● Task description
In your reply, print every line of the listing exactly and omit all images.

● Supplied material
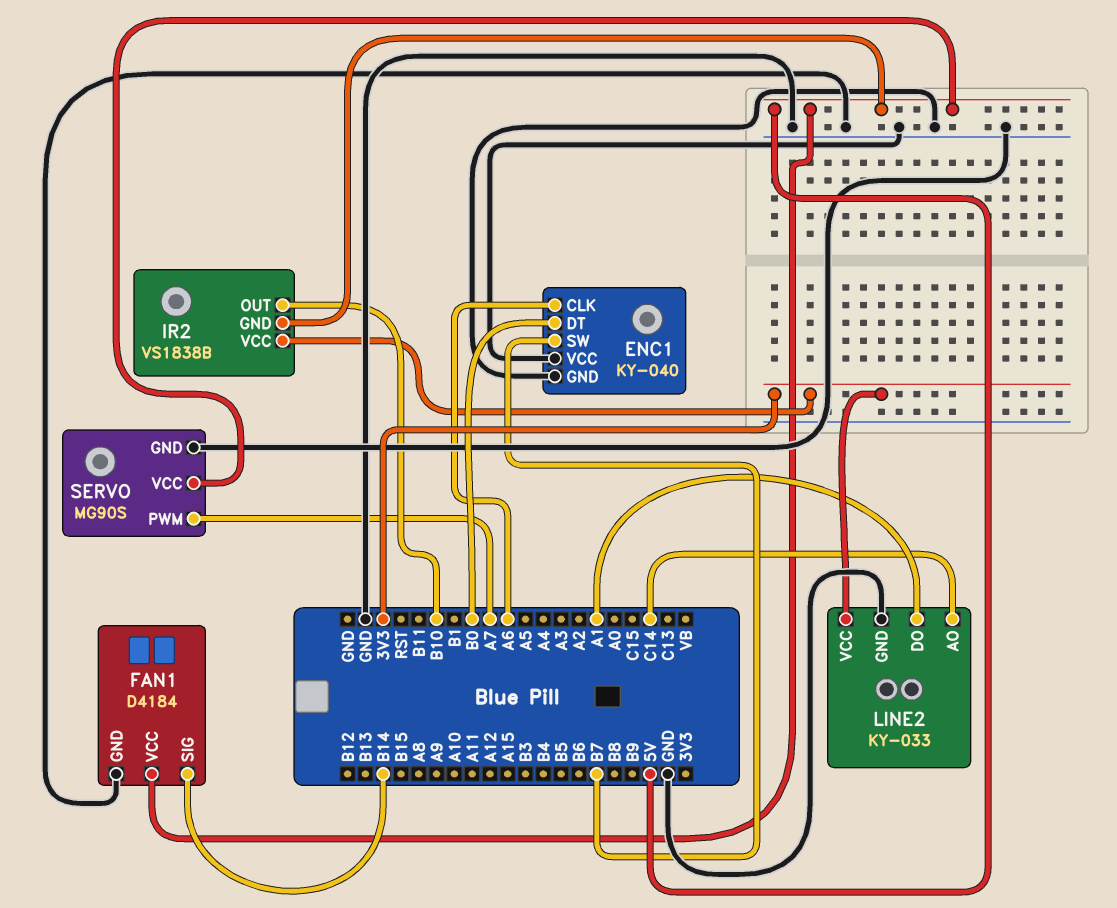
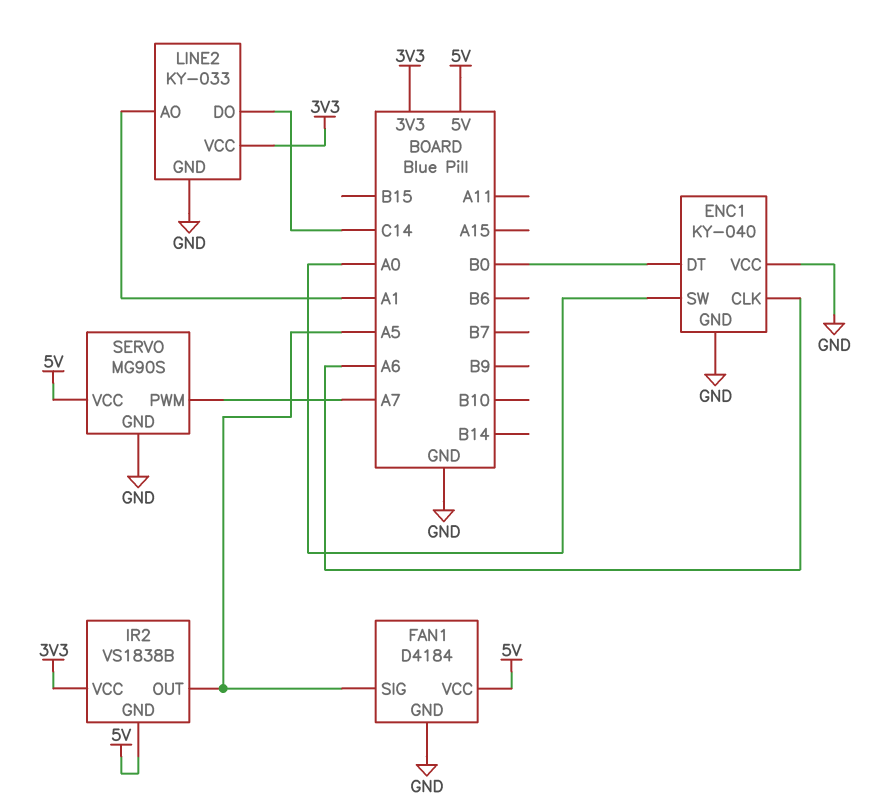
ENC1 pin SW: B7 -> A0
FAN1 pin SIG: B14 -> A5
IR2 pin OUT: B10 -> A5
LINE2 pin AO: C14 -> A1
LINE2 pin DO: A1 -> C14

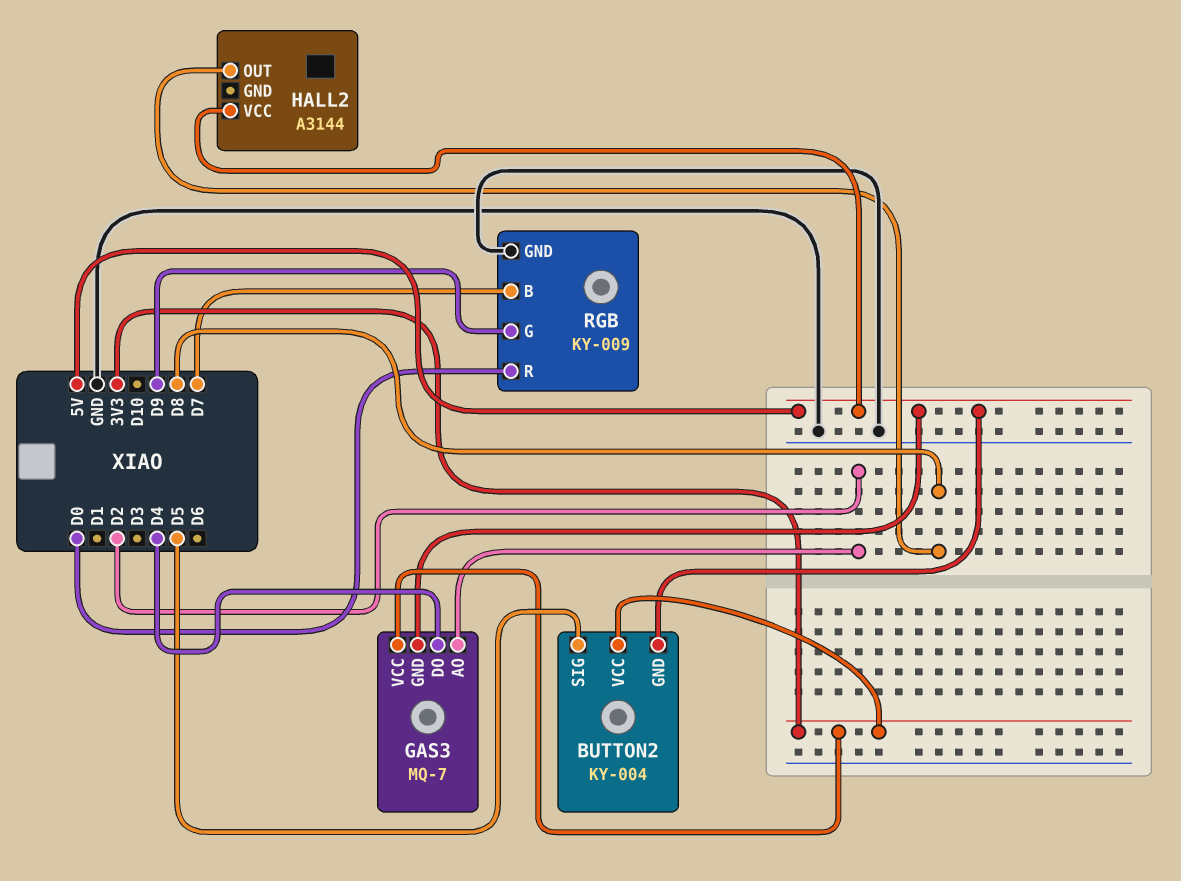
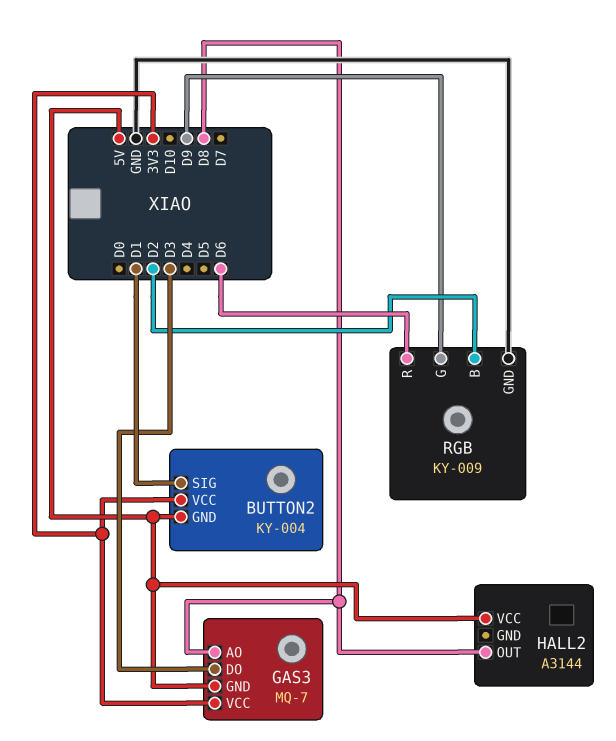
BUTTON2 pin SIG: D5 -> D1
GAS3 pin AO: D2 -> D8
GAS3 pin DO: D4 -> D3
RGB pin B: D7 -> D2
RGB pin R: D0 -> D6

● Problem solution
ENC1 pin SW: B7 -> A0
FAN1 pin SIG: B14 -> A5
IR2 pin OUT: B10 -> A5
LINE2 pin AO: C14 -> A1
LINE2 pin DO: A1 -> C14

BUTTON2 pin SIG: D5 -> D1
GAS3 pin AO: D2 -> D8
GAS3 pin DO: D4 -> D3
RGB pin B: D7 -> D2
RGB pin R: D0 -> D6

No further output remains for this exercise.